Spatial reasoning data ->
=== Section Start ===

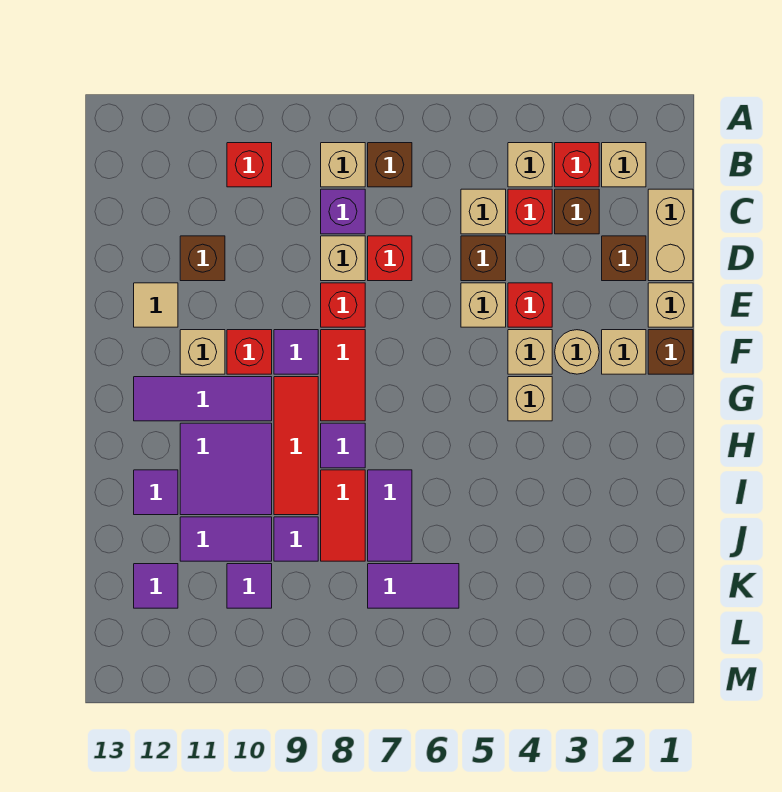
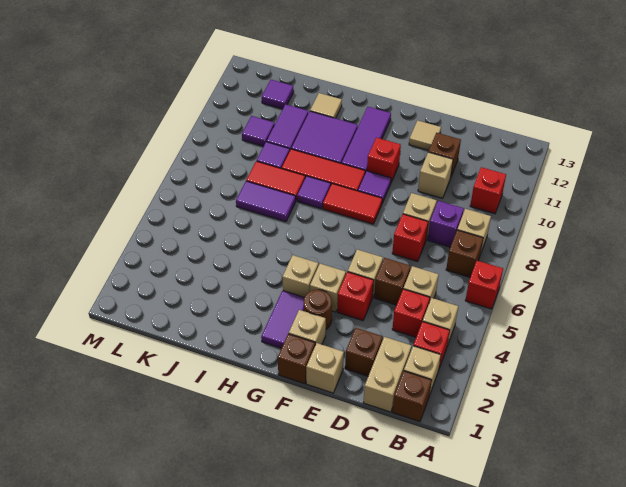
tan brick C1:D1 level 1 -> tan brick C1:C2 level 1
brown brick C3 level 1 -> brown brick B1 level 1
red brick E8 level 1 -> red brick A6 level 1
tan round brick F3 level 1 -> brown round brick F3 level 1
tan brick F11 level 1 -> tan brick D10 level 1
purple tile I12 level 1 -> tan tile I12 level 1
purple tile K6:K7 level 1 -> purple tile G2:G3 level 1

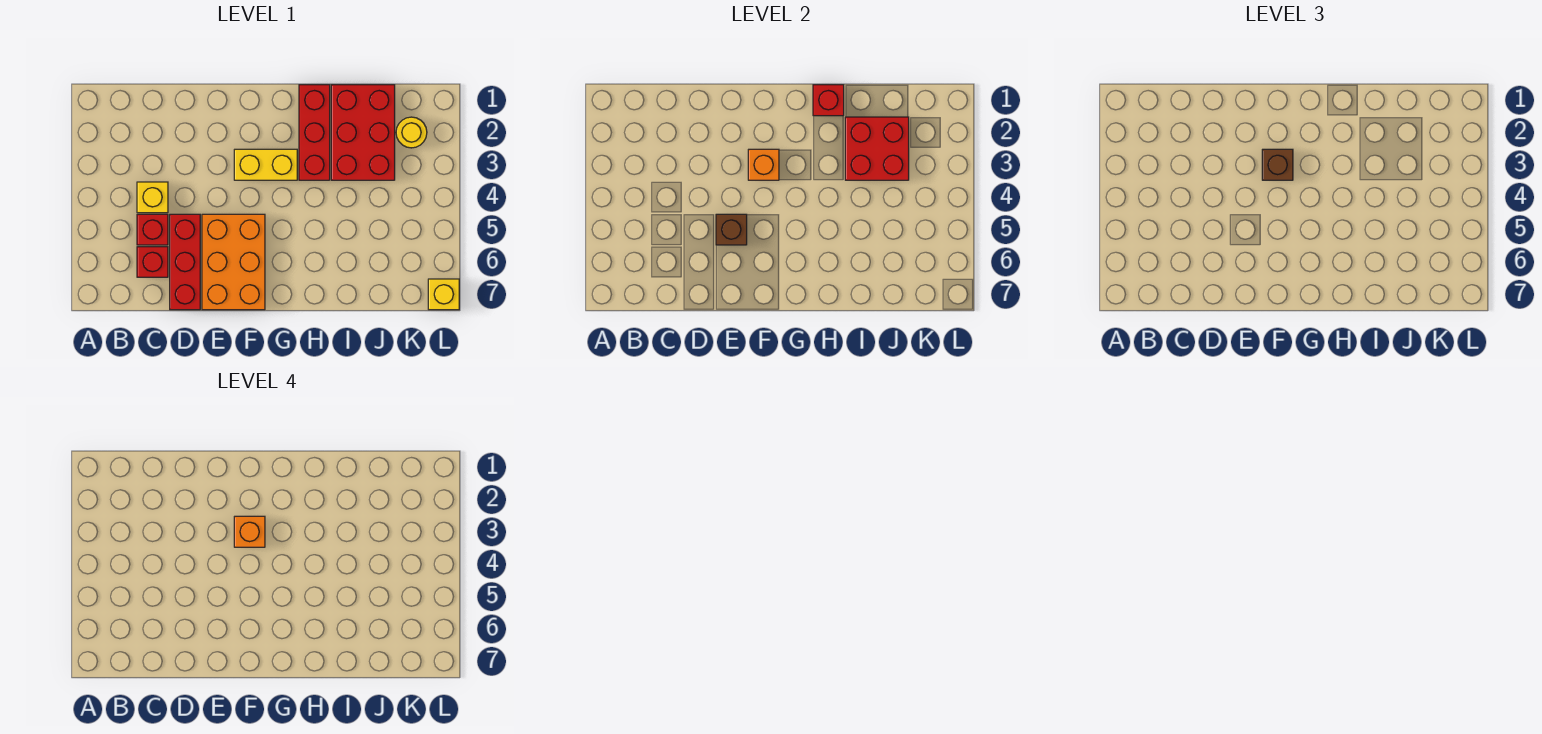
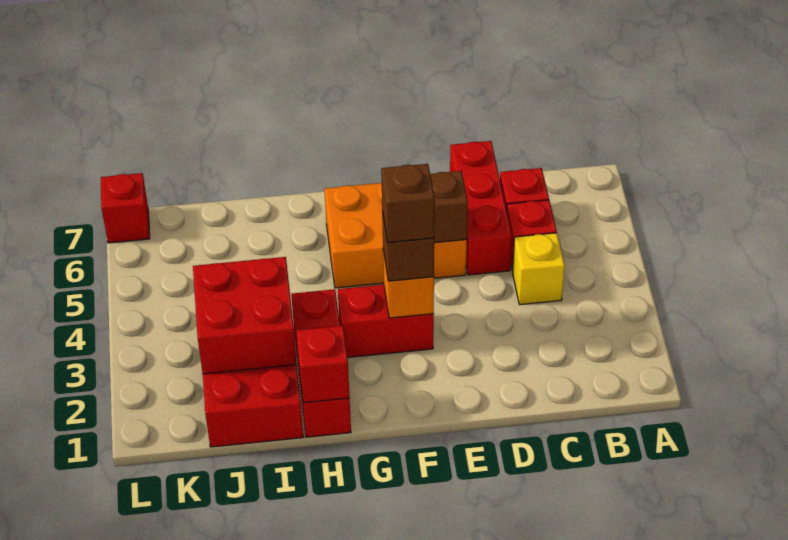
orange brick E5:F7 level 1 -> orange brick E5:G6 level 1
yellow brick F3:G3 level 1 -> red brick F3:G3 level 1
orange brick F3 level 4 -> brown brick F3 level 4
yellow round brick K2 level 1 -> none
yellow brick L7 level 1 -> red brick L7 level 1

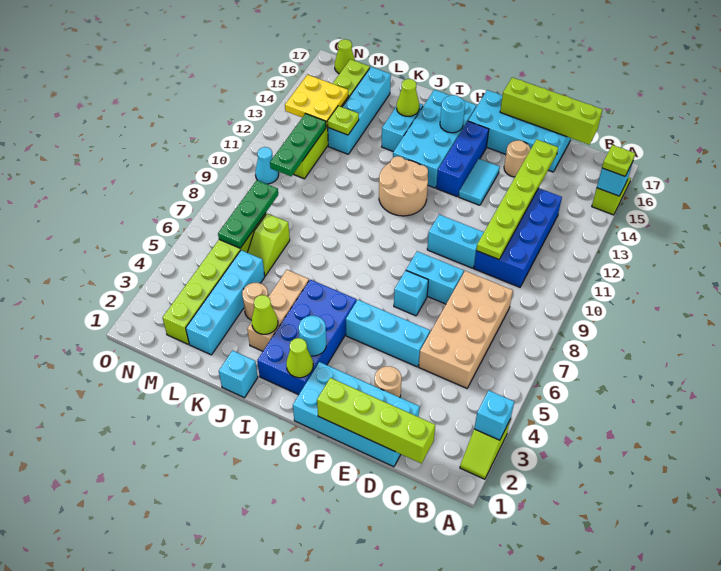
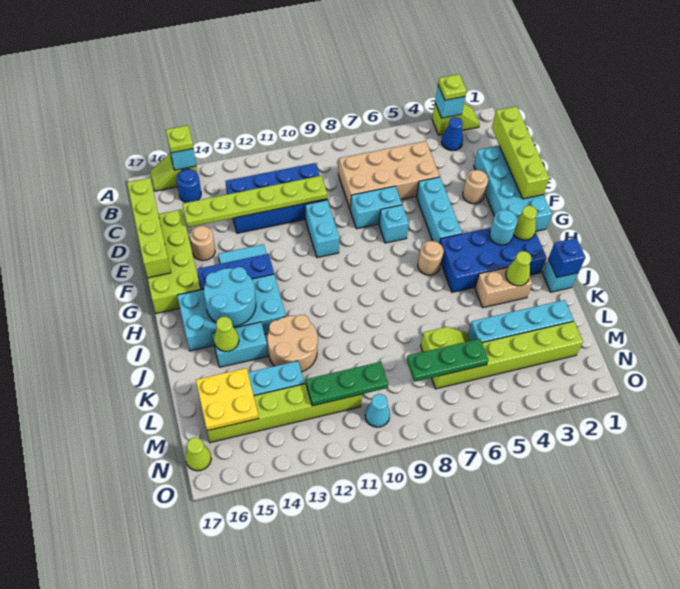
none -> blue cone B3 level 1
none -> blue round brick B15 level 1
cyan brick D16:G17 level 1 -> lime brick D16:G17 level 1
cyan brick E8:F8 level 1 -> cyan brick E7:E8 level 1
tan round brick H11:I12 level 1 -> tan round brick J12:K13 level 1
cyan round brick H15 level 2 -> cyan round brick H14:I15 level 2
none -> blue brick J1 level 2
tan brick J3:J5 level 1 -> tan brick J3:J4 level 1
tan round brick K4 level 1 -> tan round brick H6 level 1
lime plate L13 level 2 -> lime plate A3 level 3
yellow plate M13:N14 level 2 -> yellow plate L15:M16 level 2

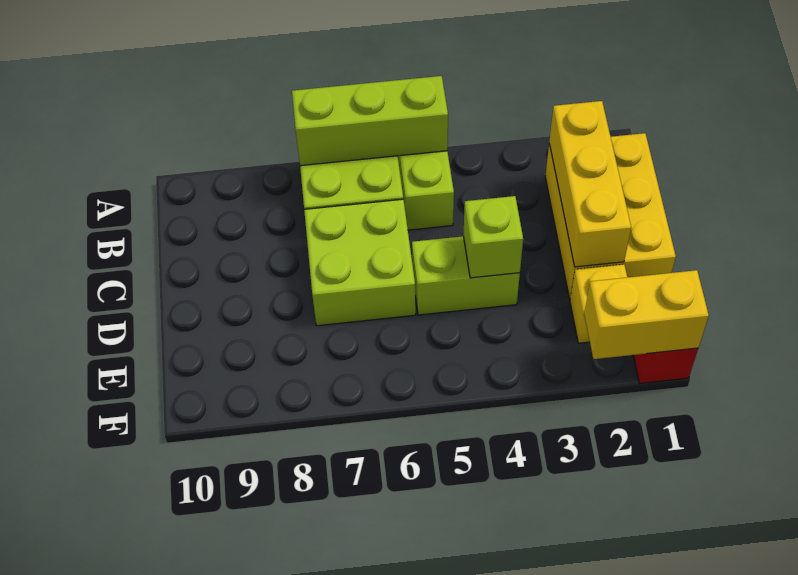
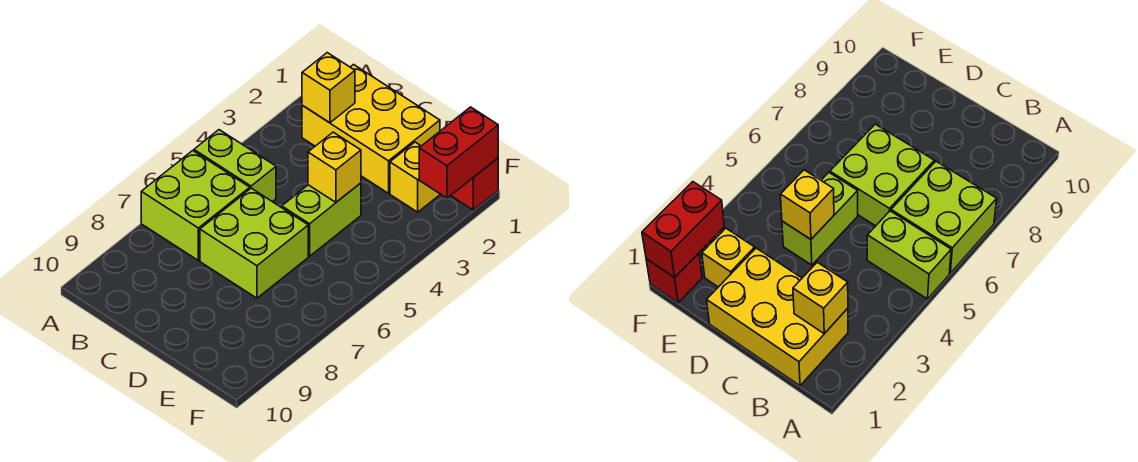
lime brick A5:A7 level 2 -> none
yellow brick B2:D2 level 2 -> yellow brick B2 level 2
lime brick D4 level 2 -> yellow brick D4 level 2
yellow brick F1:F2 level 2 -> red brick F1:F2 level 2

=== Section End ===

Exercise directions -> Set down the data above exactly as written. Omit the pictures.

Task response ->
tan brick C1:D1 level 1 -> tan brick C1:C2 level 1
brown brick C3 level 1 -> brown brick B1 level 1
red brick E8 level 1 -> red brick A6 level 1
tan round brick F3 level 1 -> brown round brick F3 level 1
tan brick F11 level 1 -> tan brick D10 level 1
purple tile I12 level 1 -> tan tile I12 level 1
purple tile K6:K7 level 1 -> purple tile G2:G3 level 1

orange brick E5:F7 level 1 -> orange brick E5:G6 level 1
yellow brick F3:G3 level 1 -> red brick F3:G3 level 1
orange brick F3 level 4 -> brown brick F3 level 4
yellow round brick K2 level 1 -> none
yellow brick L7 level 1 -> red brick L7 level 1

none -> blue cone B3 level 1
none -> blue round brick B15 level 1
cyan brick D16:G17 level 1 -> lime brick D16:G17 level 1
cyan brick E8:F8 level 1 -> cyan brick E7:E8 level 1
tan round brick H11:I12 level 1 -> tan round brick J12:K13 level 1
cyan round brick H15 level 2 -> cyan round brick H14:I15 level 2
none -> blue brick J1 level 2
tan brick J3:J5 level 1 -> tan brick J3:J4 level 1
tan round brick K4 level 1 -> tan round brick H6 level 1
lime plate L13 level 2 -> lime plate A3 level 3
yellow plate M13:N14 level 2 -> yellow plate L15:M16 level 2

lime brick A5:A7 level 2 -> none
yellow brick B2:D2 level 2 -> yellow brick B2 level 2
lime brick D4 level 2 -> yellow brick D4 level 2
yellow brick F1:F2 level 2 -> red brick F1:F2 level 2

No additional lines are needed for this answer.